[Records from a dataset]

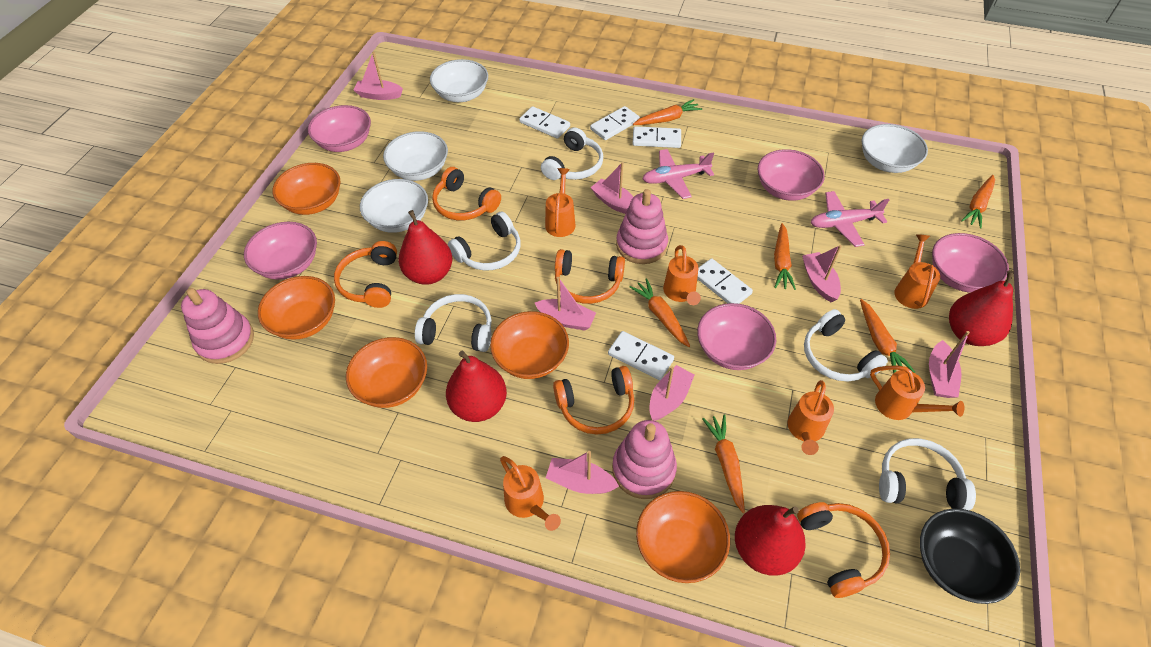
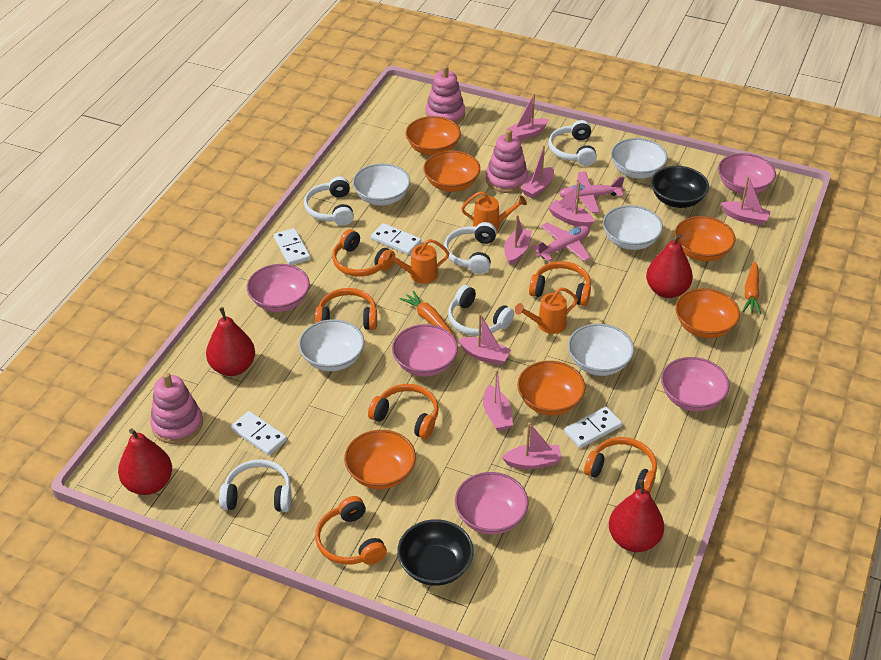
black bowl: [920,509,1020,604] = 1 -> [397,519,474,586] [651,166,709,208] = 2
orange bowl: [258,276,335,340] [272,163,340,215] [346,337,427,408] [490,311,569,379] [636,491,730,583] = 5 -> [344,430,416,489] [406,116,461,156] [423,150,480,192] [517,361,586,415] [674,216,735,261] [675,288,740,338] = 6
orange carrot: [630,278,690,347] [633,99,702,125] [702,414,745,513] [774,223,796,290] [860,299,915,374] [961,175,995,229] = 6 -> [400,291,455,337] [742,261,761,315] = 2
orange headphones: [334,241,397,308] [432,167,501,220] [553,366,634,434] [555,249,625,304] [797,502,890,598] = 5 -> [315,288,377,330] [315,496,387,565] [332,229,395,277] [368,384,439,439] [529,261,591,306] [584,437,657,493] = 6
orange watering can: [500,456,561,531] [545,168,575,237] [663,245,701,305] [788,380,834,455] [870,366,964,420] [894,234,940,309] = 6 -> [383,239,450,284] [461,191,527,231] [515,287,578,334] = 3
pink boat: [354,52,403,100] [535,277,596,331] [546,451,619,494] [590,162,633,214] [649,365,695,421] [802,245,842,302] [929,331,970,398] = 7 -> [458,313,511,365] [483,370,513,431] [502,423,562,469] [504,215,532,265] [507,93,549,140] [520,145,554,198] [548,182,595,228] [721,176,771,225] = 8
white bowl: [360,179,428,233] [383,131,448,181] [430,59,488,102] [862,124,928,173] = 4 -> [298,319,364,371] [353,163,410,206] [568,324,634,376] [603,205,663,250] [611,138,668,179] = 5
white domino: [519,106,570,139] [590,106,640,140] [608,331,674,380] [633,126,681,148] [697,258,753,304] = 5 -> [231,411,287,455] [274,228,311,265] [371,223,421,255] [564,407,622,448] = 4

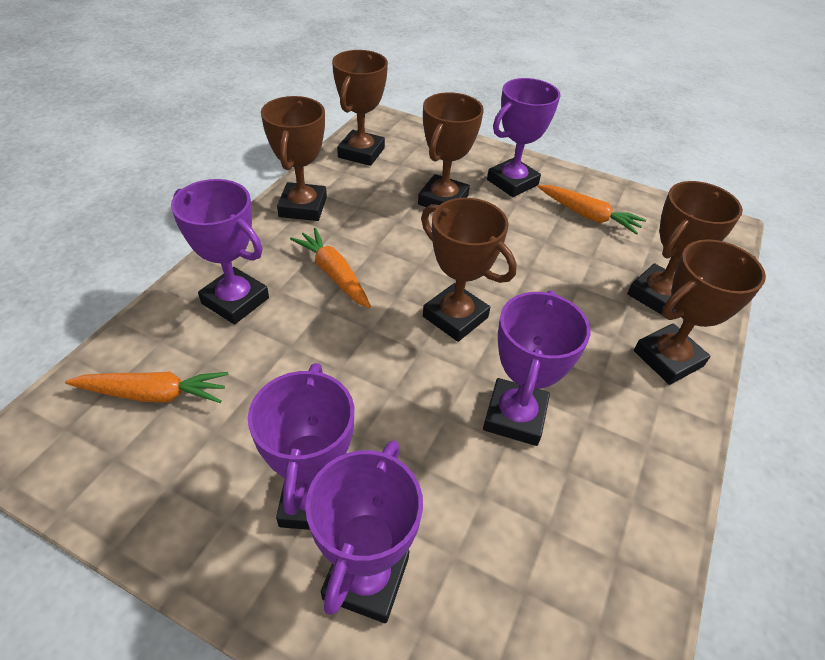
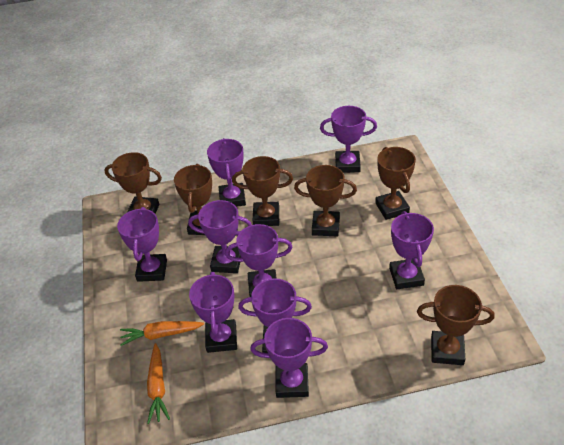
orange carrot: [65,372,228,403] [290,228,371,308] [538,185,646,235] = 3 -> [120,321,204,346] [147,343,170,424] = 2
purple trophy: [171,179,269,324] [248,363,354,530] [305,440,423,623] [483,290,590,446] [487,78,560,197] = 5 -> [117,207,167,282] [188,200,252,273] [189,272,237,353] [207,138,246,207] [225,224,293,297] [238,278,312,353] [250,318,328,398] [320,106,377,173] [389,211,434,289] = 9

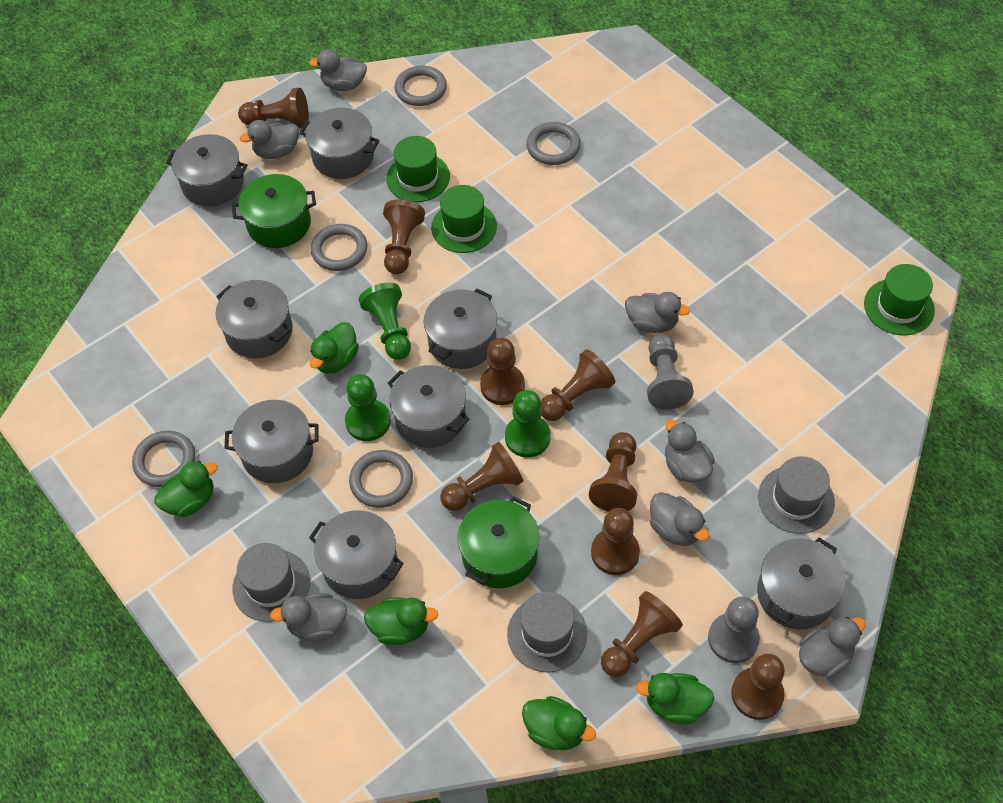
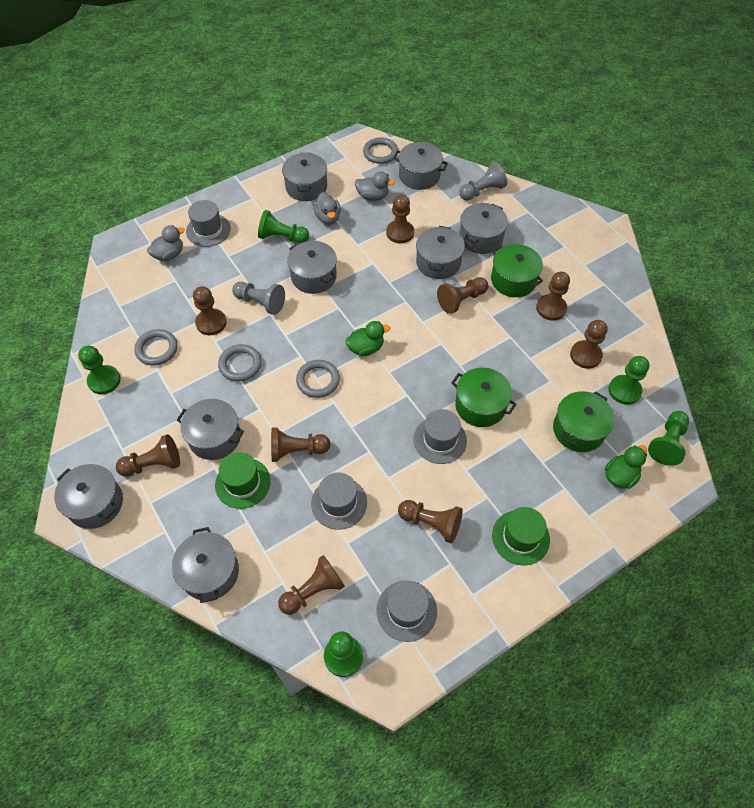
green duck: [154,461,218,517] [310,322,359,374] [364,597,438,645] [522,696,596,750] [636,673,714,724] = 5 -> [345,321,390,356] [605,445,647,489] = 2
green hat: [386,136,450,202] [431,185,497,253] [864,264,935,335] = 3 -> [215,452,271,509] [492,507,550,566] = 2
green pawn: [345,374,391,441] [359,282,411,360] [505,390,551,457] = 3 -> [78,346,121,394] [258,210,309,243] [324,631,363,677] [608,356,649,405] [648,411,689,466] = 5
green pot: [232,174,316,248] [458,496,539,588] = 2 -> [451,368,517,427] [491,244,543,297] [553,391,615,452] = 3
grey duck: [240,120,299,159] [270,593,347,641] [309,49,367,91] [625,292,690,333] [650,492,709,546] [665,420,715,483] [799,617,866,678] = 7 -> [147,225,185,261] [313,192,341,225] [355,171,395,201] = 3
grey hat: [233,543,310,622] [507,591,587,672] [758,456,835,534] = 3 -> [186,200,231,247] [311,472,367,530] [376,581,437,642] [413,409,467,464] = 4
grey ring: [132,430,195,487] [311,224,367,271] [349,450,413,508] [395,66,447,106] [526,122,581,165] = 5 -> [134,329,177,366] [218,344,262,382] [296,360,340,398] [363,137,398,164] = 4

## What the task requires
Using the data above, retype exactly the lines from the line with "white domino: [519,106,570,139]" to the line with "orange carrot: [65,372,228,403]", inclusive. No pictures and nothing else.

## Expected answer
white domino: [519,106,570,139] [590,106,640,140] [608,331,674,380] [633,126,681,148] [697,258,753,304] = 5 -> [231,411,287,455] [274,228,311,265] [371,223,421,255] [564,407,622,448] = 4

orange carrot: [65,372,228,403] [290,228,371,308] [538,185,646,235] = 3 -> [120,321,204,346] [147,343,170,424] = 2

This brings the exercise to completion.